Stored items
# # # # #

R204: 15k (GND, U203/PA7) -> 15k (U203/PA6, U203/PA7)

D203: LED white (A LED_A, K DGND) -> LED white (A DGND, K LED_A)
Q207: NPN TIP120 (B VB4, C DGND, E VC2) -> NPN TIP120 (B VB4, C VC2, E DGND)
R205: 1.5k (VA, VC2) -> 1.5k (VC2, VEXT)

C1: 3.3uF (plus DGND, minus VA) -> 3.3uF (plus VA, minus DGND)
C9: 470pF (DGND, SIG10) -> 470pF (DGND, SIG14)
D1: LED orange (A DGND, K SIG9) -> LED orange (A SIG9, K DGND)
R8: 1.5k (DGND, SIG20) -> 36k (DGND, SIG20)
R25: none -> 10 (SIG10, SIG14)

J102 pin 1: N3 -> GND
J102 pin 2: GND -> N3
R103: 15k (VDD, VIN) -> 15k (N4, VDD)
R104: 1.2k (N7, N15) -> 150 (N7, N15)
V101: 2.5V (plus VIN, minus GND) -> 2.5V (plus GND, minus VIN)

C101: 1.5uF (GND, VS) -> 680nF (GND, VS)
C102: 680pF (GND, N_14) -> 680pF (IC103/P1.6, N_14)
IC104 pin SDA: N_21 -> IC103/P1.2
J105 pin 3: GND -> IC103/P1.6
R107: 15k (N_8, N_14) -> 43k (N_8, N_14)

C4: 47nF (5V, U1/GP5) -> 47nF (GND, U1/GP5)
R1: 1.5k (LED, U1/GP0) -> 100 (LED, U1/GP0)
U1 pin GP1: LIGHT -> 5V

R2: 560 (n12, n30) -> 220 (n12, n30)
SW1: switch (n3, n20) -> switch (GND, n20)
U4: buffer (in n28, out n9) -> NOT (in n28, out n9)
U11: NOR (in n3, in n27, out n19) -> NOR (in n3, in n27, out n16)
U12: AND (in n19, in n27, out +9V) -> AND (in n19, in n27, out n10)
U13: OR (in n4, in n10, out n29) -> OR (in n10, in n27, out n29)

# # # # #

### TASK TO CARRY OUT:
The line above containing "R205: 1.5k (VA, VC2) -> 1.5k (VC2, VEXT)", the line containing "R2: 560 (n12, n30) -> 220 (n12, n30)", and every line between them are to be transcribed exactly; no other line is wanted.

### ANSWER TO THE EXERCISE:
R205: 1.5k (VA, VC2) -> 1.5k (VC2, VEXT)

C1: 3.3uF (plus DGND, minus VA) -> 3.3uF (plus VA, minus DGND)
C9: 470pF (DGND, SIG10) -> 470pF (DGND, SIG14)
D1: LED orange (A DGND, K SIG9) -> LED orange (A SIG9, K DGND)
R8: 1.5k (DGND, SIG20) -> 36k (DGND, SIG20)
R25: none -> 10 (SIG10, SIG14)

J102 pin 1: N3 -> GND
J102 pin 2: GND -> N3
R103: 15k (VDD, VIN) -> 15k (N4, VDD)
R104: 1.2k (N7, N15) -> 150 (N7, N15)
V101: 2.5V (plus VIN, minus GND) -> 2.5V (plus GND, minus VIN)

C101: 1.5uF (GND, VS) -> 680nF (GND, VS)
C102: 680pF (GND, N_14) -> 680pF (IC103/P1.6, N_14)
IC104 pin SDA: N_21 -> IC103/P1.2
J105 pin 3: GND -> IC103/P1.6
R107: 15k (N_8, N_14) -> 43k (N_8, N_14)

C4: 47nF (5V, U1/GP5) -> 47nF (GND, U1/GP5)
R1: 1.5k (LED, U1/GP0) -> 100 (LED, U1/GP0)
U1 pin GP1: LIGHT -> 5V

R2: 560 (n12, n30) -> 220 (n12, n30)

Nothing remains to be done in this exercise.